Exercise objective | When responding, copy every record below exactly as it appears.

Data to process |

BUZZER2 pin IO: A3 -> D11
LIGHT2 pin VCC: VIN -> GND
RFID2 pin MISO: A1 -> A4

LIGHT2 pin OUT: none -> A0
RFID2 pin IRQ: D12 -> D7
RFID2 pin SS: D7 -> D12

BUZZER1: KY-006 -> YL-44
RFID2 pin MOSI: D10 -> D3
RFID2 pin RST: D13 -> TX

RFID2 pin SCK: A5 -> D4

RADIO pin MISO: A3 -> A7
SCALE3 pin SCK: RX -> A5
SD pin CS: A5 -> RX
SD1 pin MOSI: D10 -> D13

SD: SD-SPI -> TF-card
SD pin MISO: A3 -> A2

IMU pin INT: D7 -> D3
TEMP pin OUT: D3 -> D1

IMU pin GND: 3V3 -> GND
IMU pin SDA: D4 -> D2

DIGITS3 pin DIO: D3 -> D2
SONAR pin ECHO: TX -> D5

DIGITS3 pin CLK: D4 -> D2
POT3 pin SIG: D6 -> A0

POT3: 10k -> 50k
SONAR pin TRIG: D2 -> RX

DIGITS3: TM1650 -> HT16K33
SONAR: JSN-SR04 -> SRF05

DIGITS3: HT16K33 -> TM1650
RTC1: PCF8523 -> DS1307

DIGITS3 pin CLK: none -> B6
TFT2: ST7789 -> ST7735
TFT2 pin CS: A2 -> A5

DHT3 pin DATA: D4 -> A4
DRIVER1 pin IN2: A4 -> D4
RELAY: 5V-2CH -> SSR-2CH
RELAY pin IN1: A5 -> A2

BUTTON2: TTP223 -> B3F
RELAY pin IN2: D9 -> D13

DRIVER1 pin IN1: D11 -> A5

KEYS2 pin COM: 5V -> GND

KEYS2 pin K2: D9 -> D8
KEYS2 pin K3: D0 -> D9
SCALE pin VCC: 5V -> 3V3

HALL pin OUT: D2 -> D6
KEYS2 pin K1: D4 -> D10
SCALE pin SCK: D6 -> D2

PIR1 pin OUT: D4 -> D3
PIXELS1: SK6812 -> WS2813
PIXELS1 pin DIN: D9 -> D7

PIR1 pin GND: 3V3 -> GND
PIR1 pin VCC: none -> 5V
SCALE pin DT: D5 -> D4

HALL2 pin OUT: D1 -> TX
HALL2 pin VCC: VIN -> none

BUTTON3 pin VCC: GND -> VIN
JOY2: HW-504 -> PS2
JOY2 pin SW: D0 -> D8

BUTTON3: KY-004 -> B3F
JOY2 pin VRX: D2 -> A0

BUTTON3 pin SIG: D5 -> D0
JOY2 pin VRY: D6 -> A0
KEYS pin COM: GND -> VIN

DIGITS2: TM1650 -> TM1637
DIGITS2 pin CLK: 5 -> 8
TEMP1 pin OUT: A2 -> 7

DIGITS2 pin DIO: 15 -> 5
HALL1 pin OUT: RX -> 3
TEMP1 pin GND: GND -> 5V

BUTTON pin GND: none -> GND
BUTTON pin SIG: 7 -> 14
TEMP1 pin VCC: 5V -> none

Worked solution |
BUZZER2 pin IO: A3 -> D11
LIGHT2 pin VCC: VIN -> GND
RFID2 pin MISO: A1 -> A4

LIGHT2 pin OUT: none -> A0
RFID2 pin IRQ: D12 -> D7
RFID2 pin SS: D7 -> D12

BUZZER1: KY-006 -> YL-44
RFID2 pin MOSI: D10 -> D3
RFID2 pin RST: D13 -> TX

RFID2 pin SCK: A5 -> D4

RADIO pin MISO: A3 -> A7
SCALE3 pin SCK: RX -> A5
SD pin CS: A5 -> RX
SD1 pin MOSI: D10 -> D13

SD: SD-SPI -> TF-card
SD pin MISO: A3 -> A2

IMU pin INT: D7 -> D3
TEMP pin OUT: D3 -> D1

IMU pin GND: 3V3 -> GND
IMU pin SDA: D4 -> D2

DIGITS3 pin DIO: D3 -> D2
SONAR pin ECHO: TX -> D5

DIGITS3 pin CLK: D4 -> D2
POT3 pin SIG: D6 -> A0

POT3: 10k -> 50k
SONAR pin TRIG: D2 -> RX

DIGITS3: TM1650 -> HT16K33
SONAR: JSN-SR04 -> SRF05

DIGITS3: HT16K33 -> TM1650
RTC1: PCF8523 -> DS1307

DIGITS3 pin CLK: none -> B6
TFT2: ST7789 -> ST7735
TFT2 pin CS: A2 -> A5

DHT3 pin DATA: D4 -> A4
DRIVER1 pin IN2: A4 -> D4
RELAY: 5V-2CH -> SSR-2CH
RELAY pin IN1: A5 -> A2

BUTTON2: TTP223 -> B3F
RELAY pin IN2: D9 -> D13

DRIVER1 pin IN1: D11 -> A5

KEYS2 pin COM: 5V -> GND

KEYS2 pin K2: D9 -> D8
KEYS2 pin K3: D0 -> D9
SCALE pin VCC: 5V -> 3V3

HALL pin OUT: D2 -> D6
KEYS2 pin K1: D4 -> D10
SCALE pin SCK: D6 -> D2

PIR1 pin OUT: D4 -> D3
PIXELS1: SK6812 -> WS2813
PIXELS1 pin DIN: D9 -> D7

PIR1 pin GND: 3V3 -> GND
PIR1 pin VCC: none -> 5V
SCALE pin DT: D5 -> D4

HALL2 pin OUT: D1 -> TX
HALL2 pin VCC: VIN -> none

BUTTON3 pin VCC: GND -> VIN
JOY2: HW-504 -> PS2
JOY2 pin SW: D0 -> D8

BUTTON3: KY-004 -> B3F
JOY2 pin VRX: D2 -> A0

BUTTON3 pin SIG: D5 -> D0
JOY2 pin VRY: D6 -> A0
KEYS pin COM: GND -> VIN

DIGITS2: TM1650 -> TM1637
DIGITS2 pin CLK: 5 -> 8
TEMP1 pin OUT: A2 -> 7

DIGITS2 pin DIO: 15 -> 5
HALL1 pin OUT: RX -> 3
TEMP1 pin GND: GND -> 5V

BUTTON pin GND: none -> GND
BUTTON pin SIG: 7 -> 14
TEMP1 pin VCC: 5V -> none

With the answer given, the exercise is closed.